→ **Do this**
Can you reproduce every line of the records below word for word, leaving the pictures out?
• • •
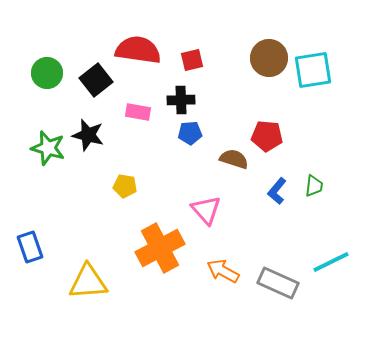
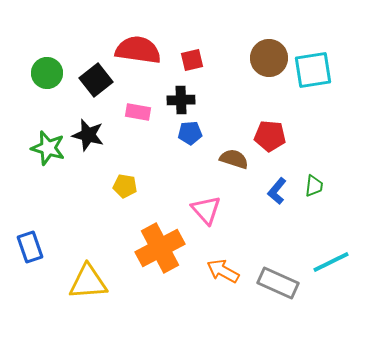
red pentagon: moved 3 px right
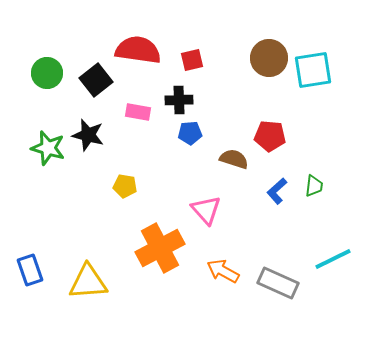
black cross: moved 2 px left
blue L-shape: rotated 8 degrees clockwise
blue rectangle: moved 23 px down
cyan line: moved 2 px right, 3 px up
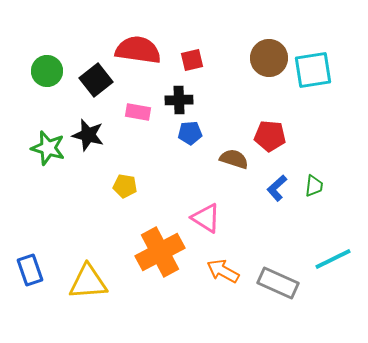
green circle: moved 2 px up
blue L-shape: moved 3 px up
pink triangle: moved 8 px down; rotated 16 degrees counterclockwise
orange cross: moved 4 px down
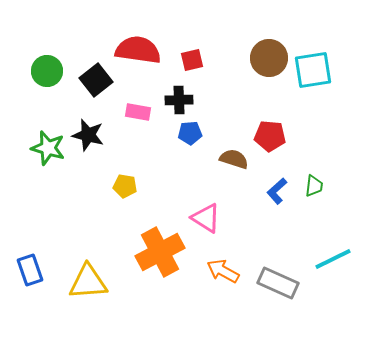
blue L-shape: moved 3 px down
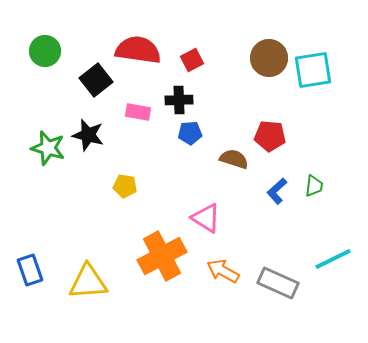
red square: rotated 15 degrees counterclockwise
green circle: moved 2 px left, 20 px up
orange cross: moved 2 px right, 4 px down
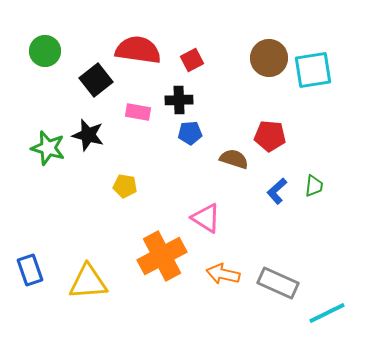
cyan line: moved 6 px left, 54 px down
orange arrow: moved 3 px down; rotated 16 degrees counterclockwise
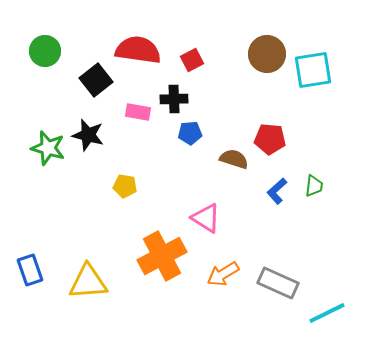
brown circle: moved 2 px left, 4 px up
black cross: moved 5 px left, 1 px up
red pentagon: moved 3 px down
orange arrow: rotated 44 degrees counterclockwise
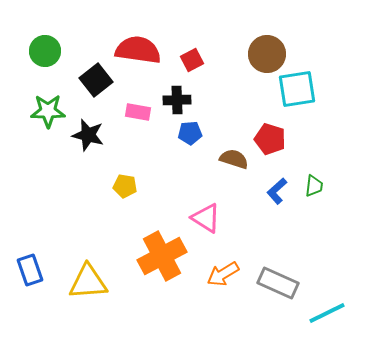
cyan square: moved 16 px left, 19 px down
black cross: moved 3 px right, 1 px down
red pentagon: rotated 12 degrees clockwise
green star: moved 37 px up; rotated 16 degrees counterclockwise
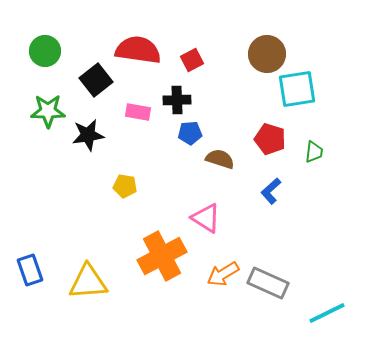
black star: rotated 24 degrees counterclockwise
brown semicircle: moved 14 px left
green trapezoid: moved 34 px up
blue L-shape: moved 6 px left
gray rectangle: moved 10 px left
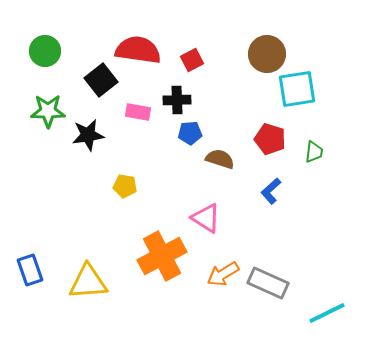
black square: moved 5 px right
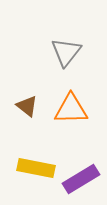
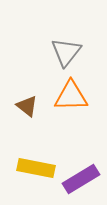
orange triangle: moved 13 px up
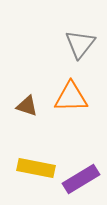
gray triangle: moved 14 px right, 8 px up
orange triangle: moved 1 px down
brown triangle: rotated 20 degrees counterclockwise
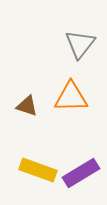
yellow rectangle: moved 2 px right, 2 px down; rotated 9 degrees clockwise
purple rectangle: moved 6 px up
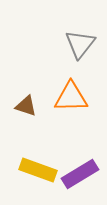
brown triangle: moved 1 px left
purple rectangle: moved 1 px left, 1 px down
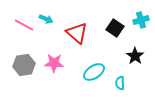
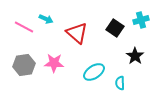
pink line: moved 2 px down
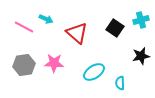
black star: moved 6 px right; rotated 24 degrees clockwise
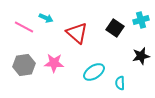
cyan arrow: moved 1 px up
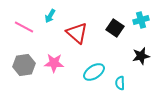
cyan arrow: moved 4 px right, 2 px up; rotated 96 degrees clockwise
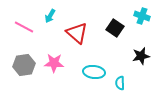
cyan cross: moved 1 px right, 4 px up; rotated 35 degrees clockwise
cyan ellipse: rotated 40 degrees clockwise
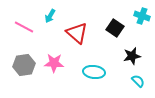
black star: moved 9 px left
cyan semicircle: moved 18 px right, 2 px up; rotated 136 degrees clockwise
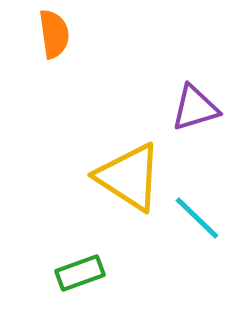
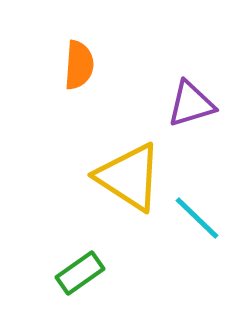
orange semicircle: moved 25 px right, 31 px down; rotated 12 degrees clockwise
purple triangle: moved 4 px left, 4 px up
green rectangle: rotated 15 degrees counterclockwise
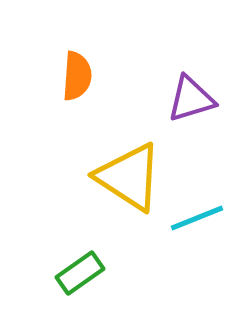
orange semicircle: moved 2 px left, 11 px down
purple triangle: moved 5 px up
cyan line: rotated 66 degrees counterclockwise
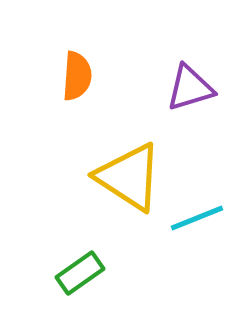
purple triangle: moved 1 px left, 11 px up
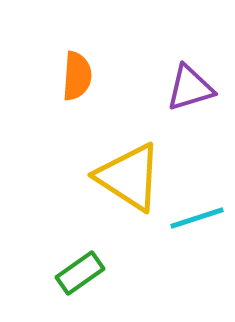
cyan line: rotated 4 degrees clockwise
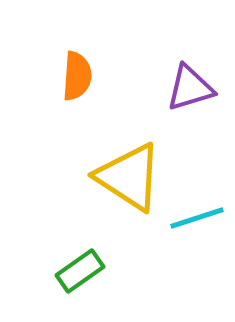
green rectangle: moved 2 px up
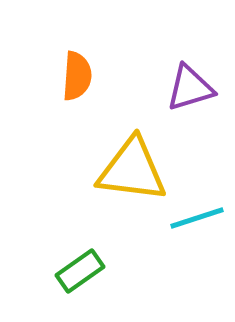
yellow triangle: moved 3 px right, 7 px up; rotated 26 degrees counterclockwise
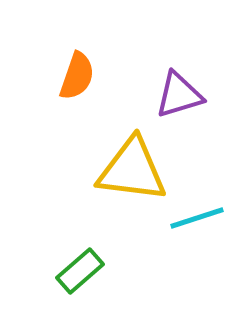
orange semicircle: rotated 15 degrees clockwise
purple triangle: moved 11 px left, 7 px down
green rectangle: rotated 6 degrees counterclockwise
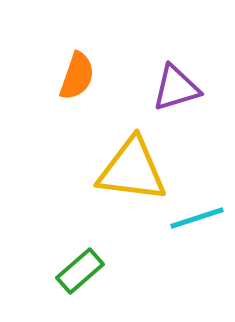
purple triangle: moved 3 px left, 7 px up
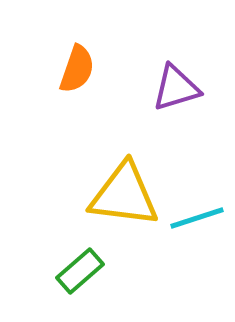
orange semicircle: moved 7 px up
yellow triangle: moved 8 px left, 25 px down
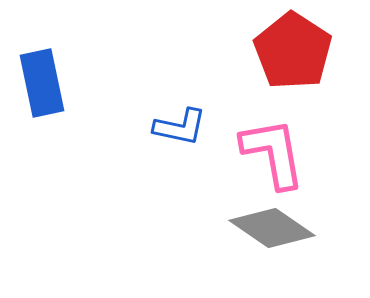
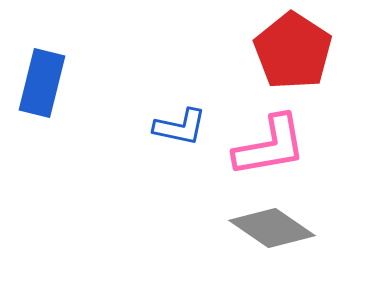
blue rectangle: rotated 26 degrees clockwise
pink L-shape: moved 3 px left, 7 px up; rotated 90 degrees clockwise
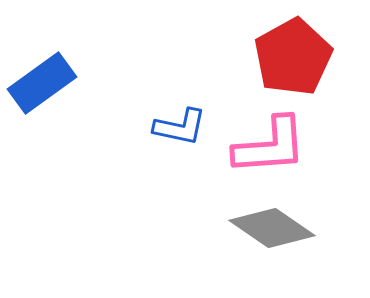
red pentagon: moved 6 px down; rotated 10 degrees clockwise
blue rectangle: rotated 40 degrees clockwise
pink L-shape: rotated 6 degrees clockwise
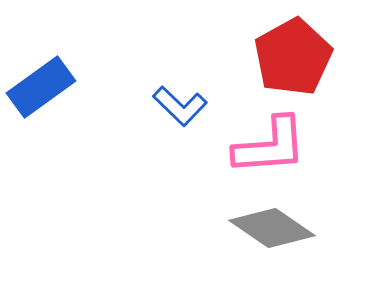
blue rectangle: moved 1 px left, 4 px down
blue L-shape: moved 21 px up; rotated 32 degrees clockwise
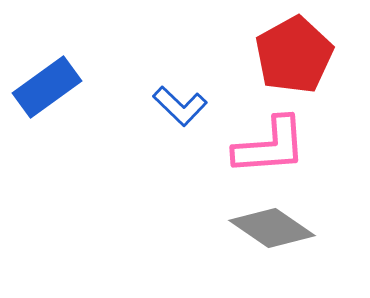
red pentagon: moved 1 px right, 2 px up
blue rectangle: moved 6 px right
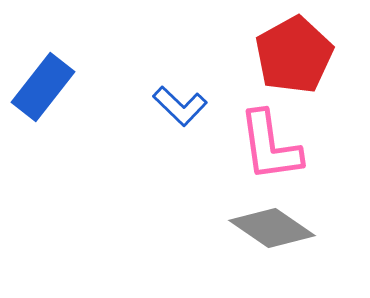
blue rectangle: moved 4 px left; rotated 16 degrees counterclockwise
pink L-shape: rotated 86 degrees clockwise
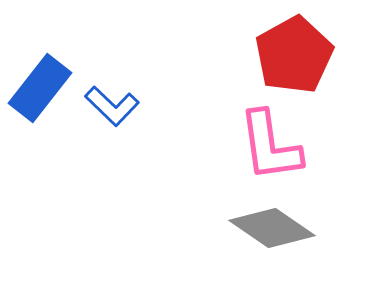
blue rectangle: moved 3 px left, 1 px down
blue L-shape: moved 68 px left
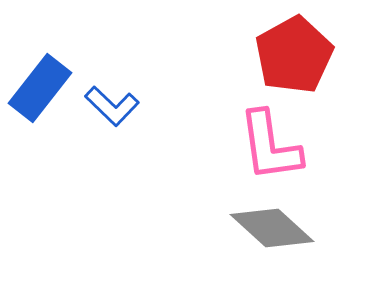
gray diamond: rotated 8 degrees clockwise
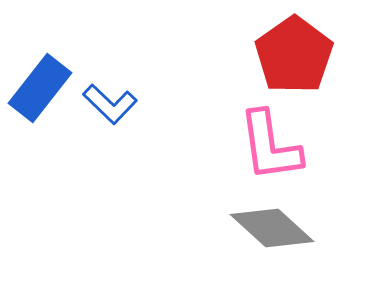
red pentagon: rotated 6 degrees counterclockwise
blue L-shape: moved 2 px left, 2 px up
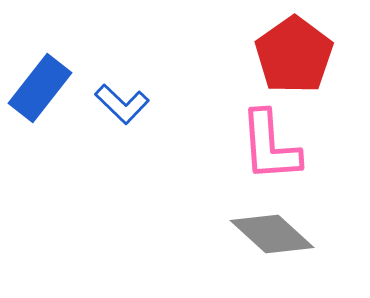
blue L-shape: moved 12 px right
pink L-shape: rotated 4 degrees clockwise
gray diamond: moved 6 px down
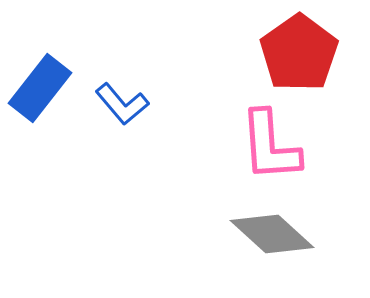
red pentagon: moved 5 px right, 2 px up
blue L-shape: rotated 6 degrees clockwise
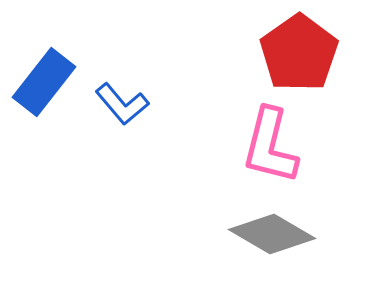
blue rectangle: moved 4 px right, 6 px up
pink L-shape: rotated 18 degrees clockwise
gray diamond: rotated 12 degrees counterclockwise
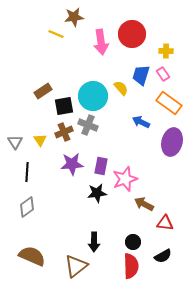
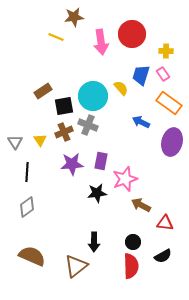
yellow line: moved 3 px down
purple rectangle: moved 5 px up
brown arrow: moved 3 px left, 1 px down
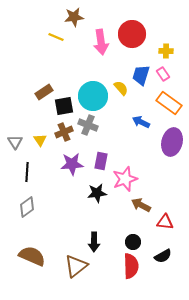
brown rectangle: moved 1 px right, 1 px down
red triangle: moved 1 px up
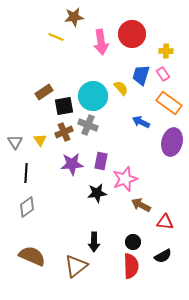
black line: moved 1 px left, 1 px down
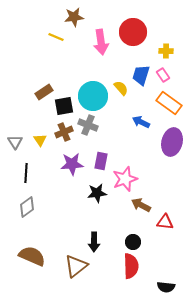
red circle: moved 1 px right, 2 px up
pink rectangle: moved 1 px down
black semicircle: moved 3 px right, 31 px down; rotated 36 degrees clockwise
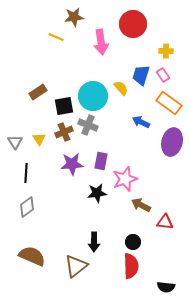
red circle: moved 8 px up
brown rectangle: moved 6 px left
yellow triangle: moved 1 px left, 1 px up
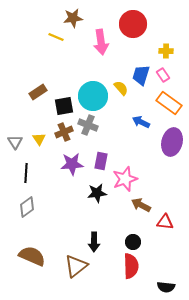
brown star: moved 1 px left, 1 px down
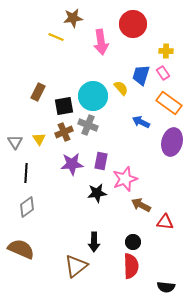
pink rectangle: moved 2 px up
brown rectangle: rotated 30 degrees counterclockwise
brown semicircle: moved 11 px left, 7 px up
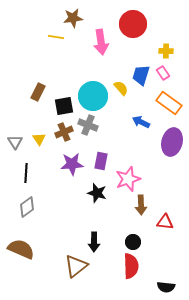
yellow line: rotated 14 degrees counterclockwise
pink star: moved 3 px right
black star: rotated 24 degrees clockwise
brown arrow: rotated 120 degrees counterclockwise
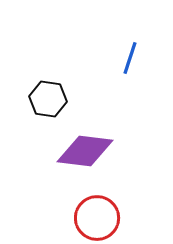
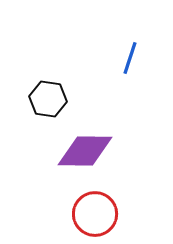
purple diamond: rotated 6 degrees counterclockwise
red circle: moved 2 px left, 4 px up
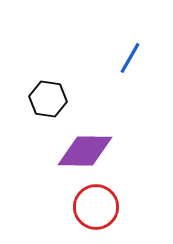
blue line: rotated 12 degrees clockwise
red circle: moved 1 px right, 7 px up
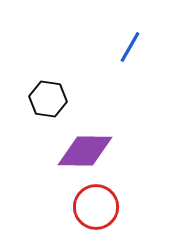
blue line: moved 11 px up
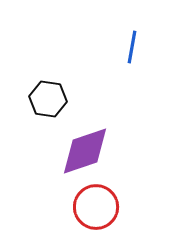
blue line: moved 2 px right; rotated 20 degrees counterclockwise
purple diamond: rotated 20 degrees counterclockwise
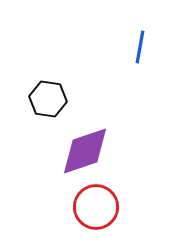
blue line: moved 8 px right
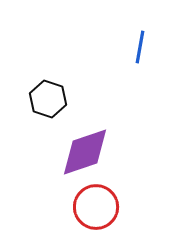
black hexagon: rotated 9 degrees clockwise
purple diamond: moved 1 px down
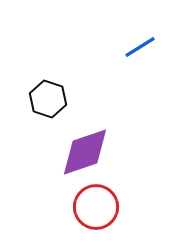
blue line: rotated 48 degrees clockwise
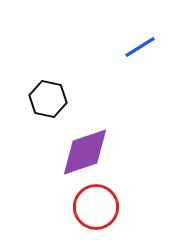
black hexagon: rotated 6 degrees counterclockwise
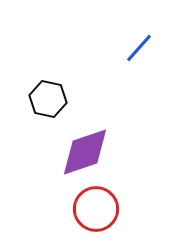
blue line: moved 1 px left, 1 px down; rotated 16 degrees counterclockwise
red circle: moved 2 px down
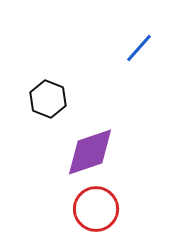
black hexagon: rotated 9 degrees clockwise
purple diamond: moved 5 px right
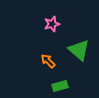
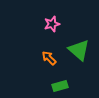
orange arrow: moved 1 px right, 3 px up
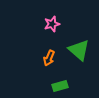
orange arrow: rotated 112 degrees counterclockwise
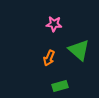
pink star: moved 2 px right; rotated 21 degrees clockwise
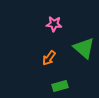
green triangle: moved 5 px right, 2 px up
orange arrow: rotated 14 degrees clockwise
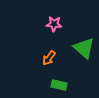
green rectangle: moved 1 px left, 1 px up; rotated 28 degrees clockwise
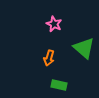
pink star: rotated 21 degrees clockwise
orange arrow: rotated 21 degrees counterclockwise
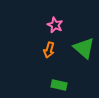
pink star: moved 1 px right, 1 px down
orange arrow: moved 8 px up
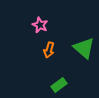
pink star: moved 15 px left
green rectangle: rotated 49 degrees counterclockwise
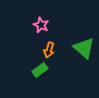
pink star: moved 1 px right
green rectangle: moved 19 px left, 15 px up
• • •
→ **Correct output**
red pentagon: moved 3 px right
black cross: moved 2 px left
blue L-shape: rotated 8 degrees clockwise
blue rectangle: moved 23 px down
cyan line: moved 2 px right, 3 px up
green circle: moved 2 px up
blue L-shape: moved 3 px up
pink triangle: moved 8 px down; rotated 16 degrees counterclockwise
orange cross: moved 4 px down
blue L-shape: moved 3 px down
red square: rotated 15 degrees counterclockwise
green circle: moved 2 px left, 20 px up
orange cross: moved 2 px right, 4 px down
cyan line: moved 6 px left, 54 px down
orange arrow: moved 3 px down; rotated 16 degrees counterclockwise
brown circle: moved 2 px left, 4 px up
black cross: moved 5 px left, 1 px up
red pentagon: moved 3 px down
orange arrow: rotated 44 degrees counterclockwise
cyan square: moved 16 px left, 19 px down
black cross: moved 3 px right, 1 px down
red pentagon: rotated 12 degrees clockwise
green star: moved 37 px up; rotated 16 degrees counterclockwise
black star: rotated 24 degrees counterclockwise
brown semicircle: moved 14 px left
green trapezoid: moved 34 px up
blue L-shape: moved 6 px left
gray rectangle: moved 10 px left
black square: moved 5 px right
orange triangle: moved 13 px up
gray triangle: moved 14 px right, 8 px up
orange triangle: moved 1 px down
brown triangle: rotated 20 degrees counterclockwise
yellow rectangle: moved 2 px right, 2 px down; rotated 9 degrees clockwise
purple rectangle: moved 6 px up
brown triangle: moved 1 px left
purple rectangle: moved 1 px left, 1 px down
pink line: moved 2 px down
black star: moved 6 px right; rotated 24 degrees clockwise
cyan arrow: moved 1 px up
cyan arrow: moved 4 px right, 2 px up; rotated 96 degrees clockwise
cyan cross: moved 1 px right, 4 px up; rotated 35 degrees clockwise
cyan ellipse: rotated 40 degrees clockwise
black star: moved 9 px left
cyan semicircle: moved 18 px right, 2 px up; rotated 136 degrees clockwise
orange semicircle: moved 25 px right, 31 px down; rotated 12 degrees clockwise
purple triangle: moved 4 px left, 4 px up
green rectangle: rotated 15 degrees counterclockwise
orange semicircle: moved 2 px left, 11 px down
purple triangle: moved 5 px up
cyan line: rotated 66 degrees counterclockwise
purple triangle: moved 1 px left, 11 px up
cyan line: rotated 4 degrees clockwise
green rectangle: moved 2 px up
yellow triangle: moved 3 px right, 7 px up; rotated 26 degrees counterclockwise
orange semicircle: rotated 15 degrees clockwise
purple triangle: moved 11 px left, 7 px down
green rectangle: rotated 6 degrees counterclockwise
purple triangle: moved 3 px left, 7 px up
orange semicircle: moved 7 px up
yellow triangle: moved 8 px left, 25 px down
blue rectangle: rotated 26 degrees clockwise
pink L-shape: moved 3 px left, 7 px up; rotated 90 degrees clockwise
red pentagon: moved 6 px down; rotated 10 degrees clockwise
blue rectangle: rotated 40 degrees clockwise
pink L-shape: rotated 6 degrees clockwise
blue rectangle: moved 1 px left, 4 px down
blue L-shape: moved 21 px up; rotated 32 degrees clockwise
red pentagon: moved 1 px right, 2 px up
blue rectangle: moved 6 px right
blue rectangle: moved 4 px left; rotated 16 degrees counterclockwise
pink L-shape: rotated 86 degrees clockwise
blue rectangle: moved 3 px left, 1 px down
blue L-shape: moved 68 px left
gray diamond: rotated 8 degrees clockwise
red pentagon: rotated 6 degrees counterclockwise
blue L-shape: moved 2 px left, 2 px up
blue L-shape: moved 12 px right
pink L-shape: rotated 4 degrees clockwise
gray diamond: moved 6 px down
red pentagon: moved 5 px right, 2 px up
blue L-shape: rotated 6 degrees clockwise
blue rectangle: moved 4 px right, 6 px up
pink L-shape: rotated 18 degrees clockwise
gray diamond: rotated 12 degrees counterclockwise
yellow line: moved 3 px down
purple rectangle: moved 5 px up
brown arrow: moved 3 px left, 1 px down
brown rectangle: moved 1 px right, 1 px down
red triangle: moved 1 px up
black line: moved 1 px left, 1 px down
red circle: moved 1 px right, 2 px up
pink rectangle: moved 1 px down
black semicircle: moved 3 px right, 31 px down; rotated 36 degrees clockwise
red circle: moved 8 px up
brown rectangle: moved 6 px left
yellow triangle: moved 1 px left, 1 px up
brown star: moved 1 px left, 1 px down
pink rectangle: moved 2 px up
brown rectangle: rotated 30 degrees counterclockwise
brown semicircle: moved 11 px left, 7 px up
yellow line: rotated 14 degrees counterclockwise
pink star: moved 3 px right
black star: rotated 24 degrees clockwise
brown arrow: rotated 120 degrees counterclockwise
purple diamond: rotated 6 degrees counterclockwise
red circle: moved 2 px left, 4 px up
blue line: rotated 12 degrees clockwise
red circle: moved 1 px right, 7 px up
blue line: moved 11 px up
blue line: moved 2 px right; rotated 20 degrees counterclockwise
purple diamond: rotated 20 degrees counterclockwise
blue line: moved 8 px right
black hexagon: rotated 9 degrees clockwise
purple diamond: moved 1 px down
blue line: rotated 48 degrees clockwise
black hexagon: rotated 6 degrees counterclockwise
blue line: moved 1 px left, 1 px down; rotated 16 degrees counterclockwise
red circle: moved 2 px down
black hexagon: rotated 9 degrees clockwise
purple diamond: moved 5 px right
orange arrow: moved 1 px right, 3 px up
orange arrow: rotated 112 degrees counterclockwise
pink star: moved 2 px right; rotated 21 degrees clockwise
green triangle: moved 5 px right, 2 px up
orange arrow: rotated 14 degrees clockwise
green rectangle: moved 1 px left, 1 px up; rotated 28 degrees clockwise
pink star: rotated 21 degrees clockwise
orange arrow: rotated 21 degrees counterclockwise
pink star: moved 1 px right, 1 px down
orange arrow: moved 8 px up
pink star: moved 15 px left
green rectangle: rotated 49 degrees counterclockwise
pink star: moved 1 px right
green rectangle: moved 19 px left, 15 px up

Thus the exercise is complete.